**WORK REQUIRED**
Set down the entries once more, exactly as given.
⟨
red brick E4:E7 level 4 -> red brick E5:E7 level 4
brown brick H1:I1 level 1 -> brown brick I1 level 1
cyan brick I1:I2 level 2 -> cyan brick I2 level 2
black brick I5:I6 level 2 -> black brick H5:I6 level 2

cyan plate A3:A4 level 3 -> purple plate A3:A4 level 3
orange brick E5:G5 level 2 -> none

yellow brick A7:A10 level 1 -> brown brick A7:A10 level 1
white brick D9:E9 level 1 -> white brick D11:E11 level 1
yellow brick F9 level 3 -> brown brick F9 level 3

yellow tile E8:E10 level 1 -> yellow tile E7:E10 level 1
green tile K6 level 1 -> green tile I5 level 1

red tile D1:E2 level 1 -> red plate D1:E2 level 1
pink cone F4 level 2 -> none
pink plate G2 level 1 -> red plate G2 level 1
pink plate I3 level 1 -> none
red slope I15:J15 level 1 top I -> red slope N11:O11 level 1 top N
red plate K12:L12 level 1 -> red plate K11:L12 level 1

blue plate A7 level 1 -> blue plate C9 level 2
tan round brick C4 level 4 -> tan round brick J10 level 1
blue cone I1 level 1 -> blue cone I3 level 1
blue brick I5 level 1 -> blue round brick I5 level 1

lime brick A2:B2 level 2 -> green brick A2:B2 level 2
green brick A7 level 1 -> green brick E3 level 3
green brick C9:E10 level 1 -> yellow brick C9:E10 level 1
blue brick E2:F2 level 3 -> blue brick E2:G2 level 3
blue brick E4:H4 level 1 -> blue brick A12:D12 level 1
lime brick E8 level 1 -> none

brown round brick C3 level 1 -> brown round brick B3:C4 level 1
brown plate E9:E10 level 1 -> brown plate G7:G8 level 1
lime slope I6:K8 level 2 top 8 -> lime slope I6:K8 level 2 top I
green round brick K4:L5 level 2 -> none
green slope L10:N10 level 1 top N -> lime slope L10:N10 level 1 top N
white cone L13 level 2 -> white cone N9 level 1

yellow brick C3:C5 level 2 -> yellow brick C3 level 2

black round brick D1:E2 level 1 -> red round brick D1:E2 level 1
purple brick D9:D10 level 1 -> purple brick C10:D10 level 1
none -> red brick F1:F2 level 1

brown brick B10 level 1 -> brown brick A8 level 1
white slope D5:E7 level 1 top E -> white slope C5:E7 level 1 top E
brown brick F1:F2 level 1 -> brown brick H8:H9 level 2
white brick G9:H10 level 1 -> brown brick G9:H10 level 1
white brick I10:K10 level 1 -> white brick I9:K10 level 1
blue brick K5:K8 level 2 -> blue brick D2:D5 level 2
⟩
**WRITTEN SOLUTION**
red brick E4:E7 level 4 -> red brick E5:E7 level 4
brown brick H1:I1 level 1 -> brown brick I1 level 1
cyan brick I1:I2 level 2 -> cyan brick I2 level 2
black brick I5:I6 level 2 -> black brick H5:I6 level 2

cyan plate A3:A4 level 3 -> purple plate A3:A4 level 3
orange brick E5:G5 level 2 -> none

yellow brick A7:A10 level 1 -> brown brick A7:A10 level 1
white brick D9:E9 level 1 -> white brick D11:E11 level 1
yellow brick F9 level 3 -> brown brick F9 level 3

yellow tile E8:E10 level 1 -> yellow tile E7:E10 level 1
green tile K6 level 1 -> green tile I5 level 1

red tile D1:E2 level 1 -> red plate D1:E2 level 1
pink cone F4 level 2 -> none
pink plate G2 level 1 -> red plate G2 level 1
pink plate I3 level 1 -> none
red slope I15:J15 level 1 top I -> red slope N11:O11 level 1 top N
red plate K12:L12 level 1 -> red plate K11:L12 level 1

blue plate A7 level 1 -> blue plate C9 level 2
tan round brick C4 level 4 -> tan round brick J10 level 1
blue cone I1 level 1 -> blue cone I3 level 1
blue brick I5 level 1 -> blue round brick I5 level 1

lime brick A2:B2 level 2 -> green brick A2:B2 level 2
green brick A7 level 1 -> green brick E3 level 3
green brick C9:E10 level 1 -> yellow brick C9:E10 level 1
blue brick E2:F2 level 3 -> blue brick E2:G2 level 3
blue brick E4:H4 level 1 -> blue brick A12:D12 level 1
lime brick E8 level 1 -> none

brown round brick C3 level 1 -> brown round brick B3:C4 level 1
brown plate E9:E10 level 1 -> brown plate G7:G8 level 1
lime slope I6:K8 level 2 top 8 -> lime slope I6:K8 level 2 top I
green round brick K4:L5 level 2 -> none
green slope L10:N10 level 1 top N -> lime slope L10:N10 level 1 top N
white cone L13 level 2 -> white cone N9 level 1

yellow brick C3:C5 level 2 -> yellow brick C3 level 2

black round brick D1:E2 level 1 -> red round brick D1:E2 level 1
purple brick D9:D10 level 1 -> purple brick C10:D10 level 1
none -> red brick F1:F2 level 1

brown brick B10 level 1 -> brown brick A8 level 1
white slope D5:E7 level 1 top E -> white slope C5:E7 level 1 top E
brown brick F1:F2 level 1 -> brown brick H8:H9 level 2
white brick G9:H10 level 1 -> brown brick G9:H10 level 1
white brick I10:K10 level 1 -> white brick I9:K10 level 1
blue brick K5:K8 level 2 -> blue brick D2:D5 level 2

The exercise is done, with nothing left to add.